- _Task goal_
Write out, word for word, each line from the start of the entries through the one holding "none -> black round brick G6:H7 level 1"; omit the pictures.
== Given data
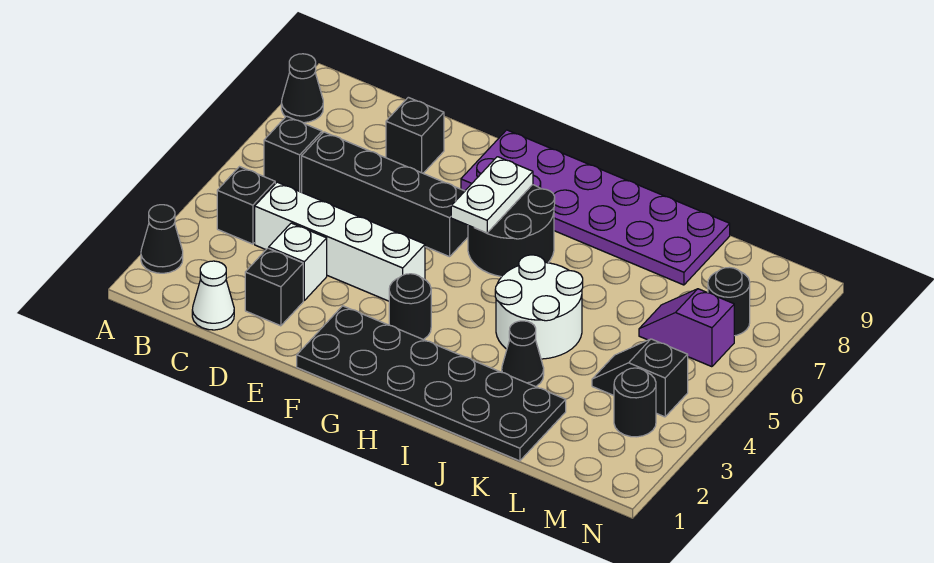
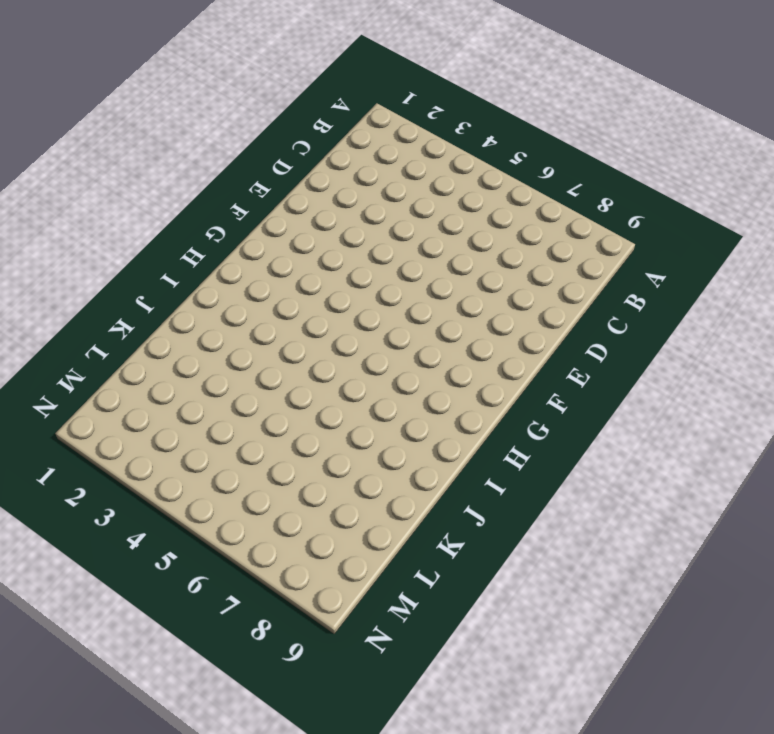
none -> black cone A2 level 1
none -> black cone A8 level 1
none -> black brick B4 level 1

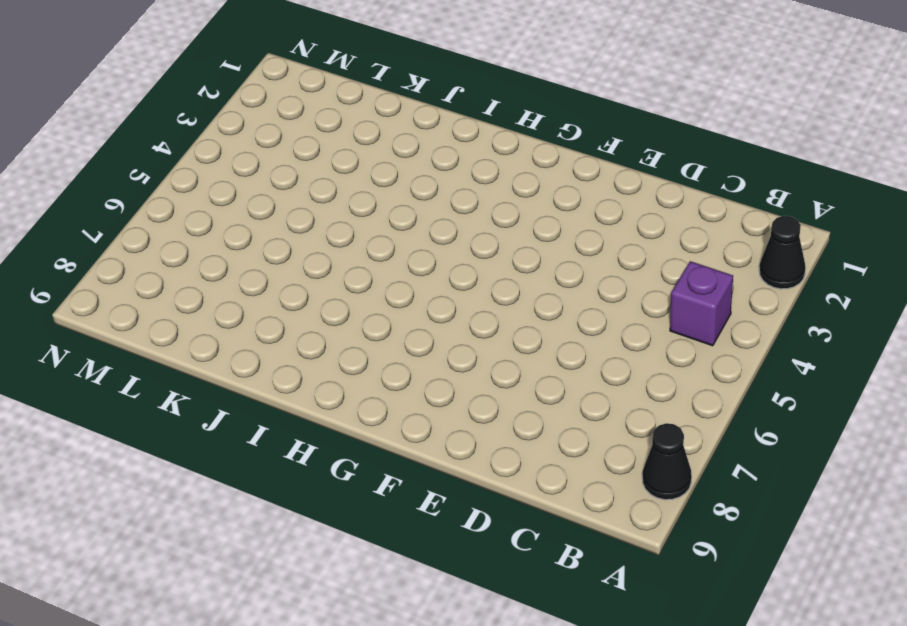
purple brick B4 level 1 -> black brick B4 level 1
none -> black brick B6 level 1
none -> white cone C1 level 1
none -> white brick C4:F4 level 1

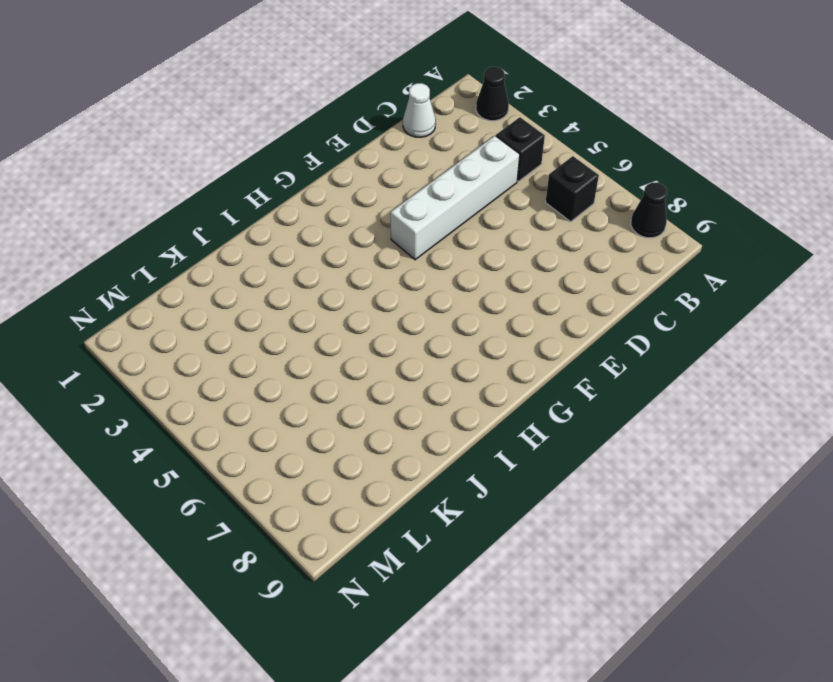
none -> black brick C6:F6 level 1
none -> black brick D2 level 1
none -> white brick D3 level 1

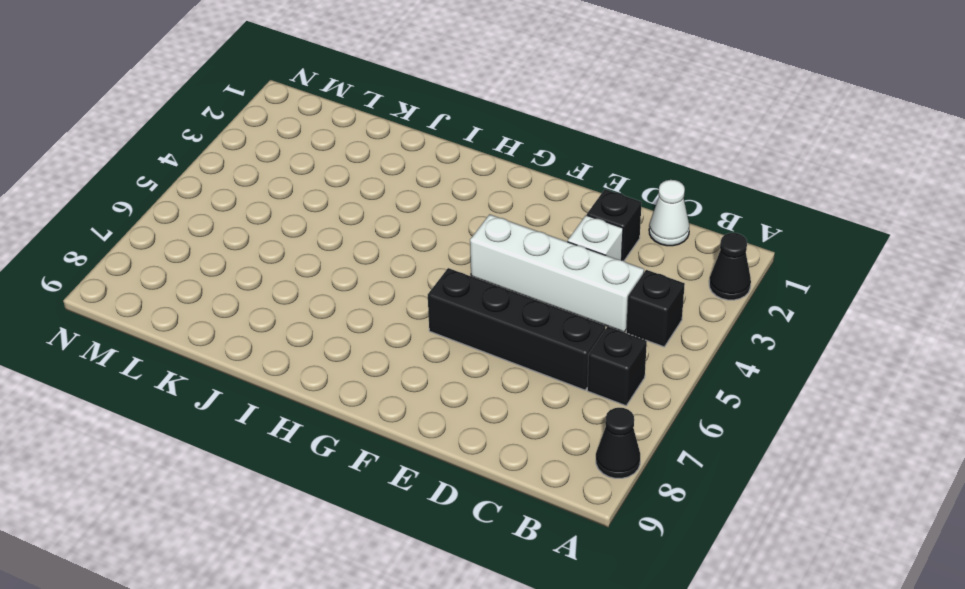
none -> black brick D8 level 1
none -> black plate F1:K2 level 1
none -> purple plate F8:K9 level 1

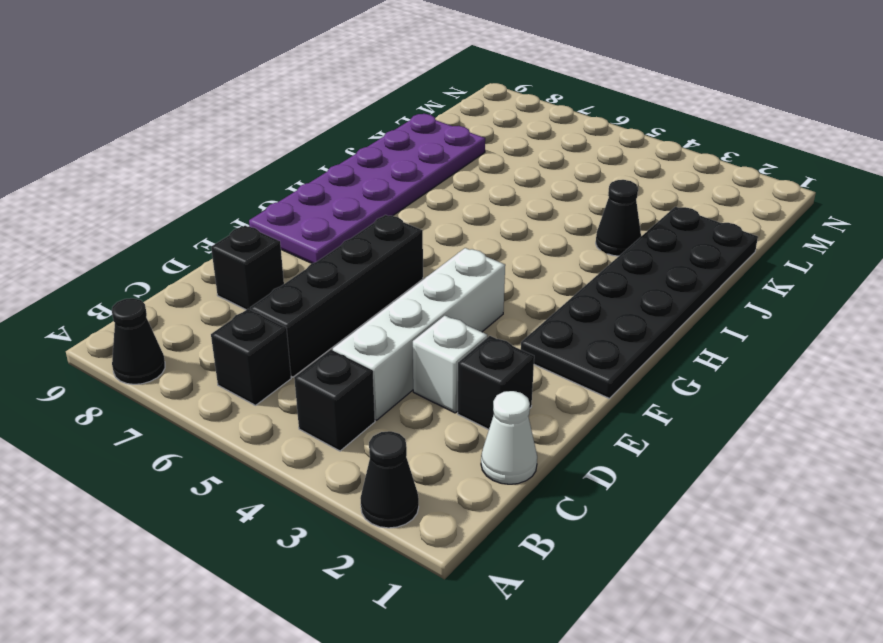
none -> black round brick G3 level 1
none -> black round brick G6:H7 level 1
none -> white round brick I4:J5 level 1

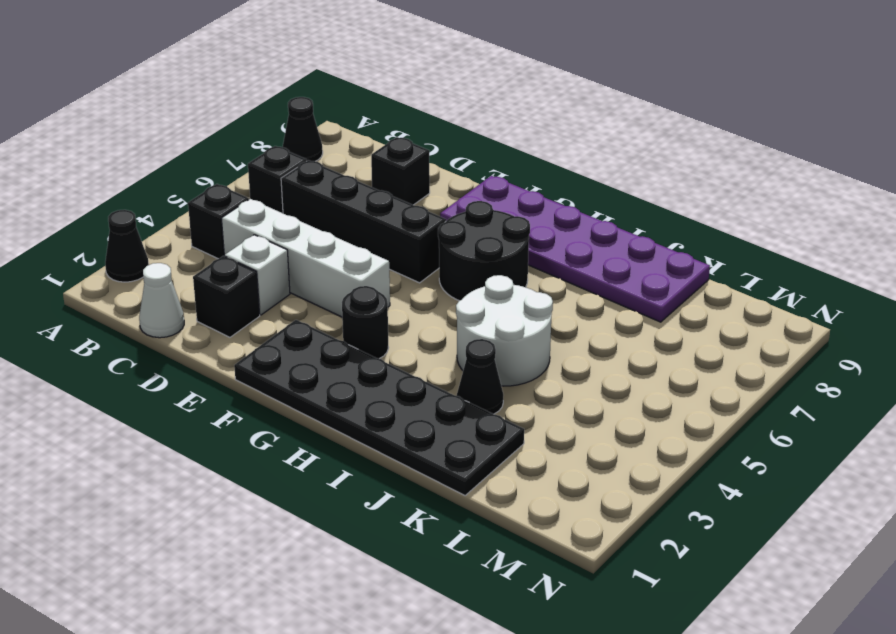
none -> black slope L4:M4 level 1 top M
none -> purple slope L6:M6 level 1 top M
none -> black round brick M3 level 1

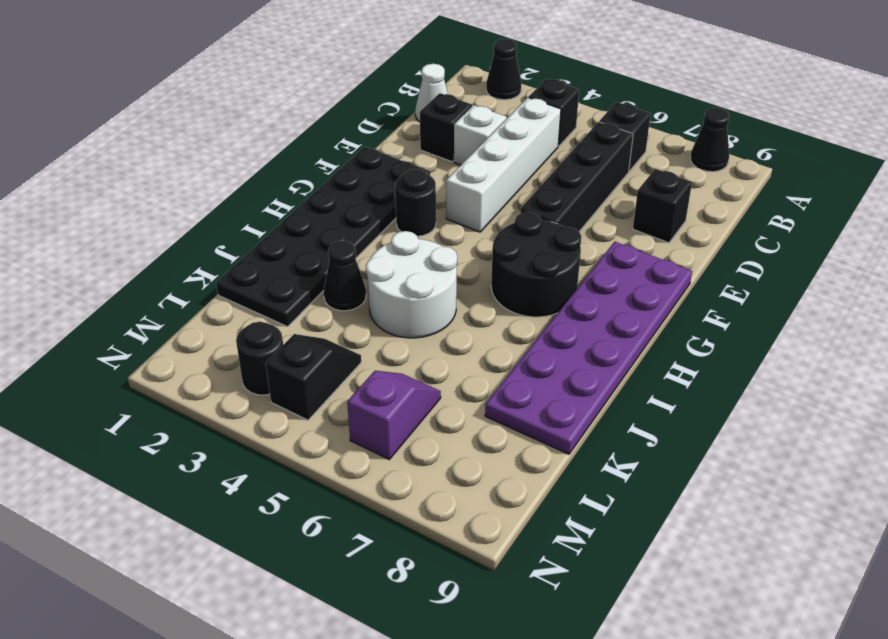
none -> black round brick M7 level 1
none -> white plate G6:G7 level 2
====
- _Output for this exercise_
none -> black cone A2 level 1
none -> black cone A8 level 1
none -> black brick B4 level 1

purple brick B4 level 1 -> black brick B4 level 1
none -> black brick B6 level 1
none -> white cone C1 level 1
none -> white brick C4:F4 level 1

none -> black brick C6:F6 level 1
none -> black brick D2 level 1
none -> white brick D3 level 1

none -> black brick D8 level 1
none -> black plate F1:K2 level 1
none -> purple plate F8:K9 level 1

none -> black round brick G3 level 1
none -> black round brick G6:H7 level 1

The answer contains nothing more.